◆ **Problem to solve**: Filter the records down to the lines that hold the word "lafugudox", and copy each of those lines.

--- --- ---

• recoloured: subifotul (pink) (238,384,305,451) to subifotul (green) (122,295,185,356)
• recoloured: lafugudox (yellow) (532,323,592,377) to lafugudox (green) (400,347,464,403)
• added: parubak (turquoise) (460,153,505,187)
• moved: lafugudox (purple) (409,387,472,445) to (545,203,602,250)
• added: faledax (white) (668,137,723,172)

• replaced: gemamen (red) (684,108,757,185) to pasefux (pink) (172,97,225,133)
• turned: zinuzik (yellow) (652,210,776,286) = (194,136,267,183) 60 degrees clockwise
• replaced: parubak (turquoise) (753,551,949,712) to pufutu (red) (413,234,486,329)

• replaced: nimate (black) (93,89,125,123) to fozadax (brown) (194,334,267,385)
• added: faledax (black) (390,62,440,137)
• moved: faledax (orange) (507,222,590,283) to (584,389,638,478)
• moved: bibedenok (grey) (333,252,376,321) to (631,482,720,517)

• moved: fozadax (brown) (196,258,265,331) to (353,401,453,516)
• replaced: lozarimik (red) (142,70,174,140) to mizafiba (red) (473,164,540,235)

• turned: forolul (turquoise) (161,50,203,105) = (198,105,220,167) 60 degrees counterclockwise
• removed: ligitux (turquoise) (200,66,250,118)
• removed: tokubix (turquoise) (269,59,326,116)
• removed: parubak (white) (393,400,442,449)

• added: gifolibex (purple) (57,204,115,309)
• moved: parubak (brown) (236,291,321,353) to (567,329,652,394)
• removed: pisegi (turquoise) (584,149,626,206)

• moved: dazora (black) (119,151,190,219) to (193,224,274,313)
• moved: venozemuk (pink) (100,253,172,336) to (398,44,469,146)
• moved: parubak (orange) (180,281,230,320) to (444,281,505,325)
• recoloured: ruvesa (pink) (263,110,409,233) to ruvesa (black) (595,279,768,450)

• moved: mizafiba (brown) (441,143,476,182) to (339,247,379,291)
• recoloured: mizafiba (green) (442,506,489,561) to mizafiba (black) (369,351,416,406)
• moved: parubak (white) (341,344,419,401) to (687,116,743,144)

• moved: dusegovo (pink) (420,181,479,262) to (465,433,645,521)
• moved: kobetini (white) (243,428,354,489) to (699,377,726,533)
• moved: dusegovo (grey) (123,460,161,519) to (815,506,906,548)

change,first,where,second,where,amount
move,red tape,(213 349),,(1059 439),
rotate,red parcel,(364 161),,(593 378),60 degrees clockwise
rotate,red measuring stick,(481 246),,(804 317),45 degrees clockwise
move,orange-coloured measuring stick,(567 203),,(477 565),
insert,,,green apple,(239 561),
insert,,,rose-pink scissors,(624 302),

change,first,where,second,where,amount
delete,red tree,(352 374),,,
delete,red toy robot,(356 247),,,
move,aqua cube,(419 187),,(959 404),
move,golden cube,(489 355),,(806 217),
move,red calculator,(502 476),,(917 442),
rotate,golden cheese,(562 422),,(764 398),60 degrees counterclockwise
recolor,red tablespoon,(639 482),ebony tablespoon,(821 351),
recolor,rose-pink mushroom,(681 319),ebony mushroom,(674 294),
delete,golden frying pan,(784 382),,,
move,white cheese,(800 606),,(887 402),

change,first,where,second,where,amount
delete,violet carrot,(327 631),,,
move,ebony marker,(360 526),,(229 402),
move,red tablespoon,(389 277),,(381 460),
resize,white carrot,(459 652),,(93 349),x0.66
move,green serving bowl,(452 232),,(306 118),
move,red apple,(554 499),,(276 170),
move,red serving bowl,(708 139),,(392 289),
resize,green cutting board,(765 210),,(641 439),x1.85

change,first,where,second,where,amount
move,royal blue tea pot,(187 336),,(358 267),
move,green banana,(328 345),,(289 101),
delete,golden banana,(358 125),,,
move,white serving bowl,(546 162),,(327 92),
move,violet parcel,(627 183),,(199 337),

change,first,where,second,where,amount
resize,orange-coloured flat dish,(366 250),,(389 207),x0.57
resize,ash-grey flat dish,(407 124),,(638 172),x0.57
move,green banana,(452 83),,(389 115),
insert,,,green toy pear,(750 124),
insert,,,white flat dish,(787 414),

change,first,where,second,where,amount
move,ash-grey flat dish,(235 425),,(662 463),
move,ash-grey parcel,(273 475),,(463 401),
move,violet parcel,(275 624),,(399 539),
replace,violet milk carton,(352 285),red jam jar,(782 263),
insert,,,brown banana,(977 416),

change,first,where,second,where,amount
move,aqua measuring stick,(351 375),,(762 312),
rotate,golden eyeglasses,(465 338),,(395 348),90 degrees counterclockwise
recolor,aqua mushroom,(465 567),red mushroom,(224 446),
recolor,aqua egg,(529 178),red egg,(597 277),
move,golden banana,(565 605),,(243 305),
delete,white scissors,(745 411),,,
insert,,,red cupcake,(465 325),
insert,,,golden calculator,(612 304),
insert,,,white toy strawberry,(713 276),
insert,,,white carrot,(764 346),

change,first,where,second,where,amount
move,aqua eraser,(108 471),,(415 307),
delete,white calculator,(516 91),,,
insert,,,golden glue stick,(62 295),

--- --- ---

◆ **Result below**:
• recoloured: lafugudox (yellow) (532,323,592,377) to lafugudox (green) (400,347,464,403)
• moved: lafugudox (purple) (409,387,472,445) to (545,203,602,250)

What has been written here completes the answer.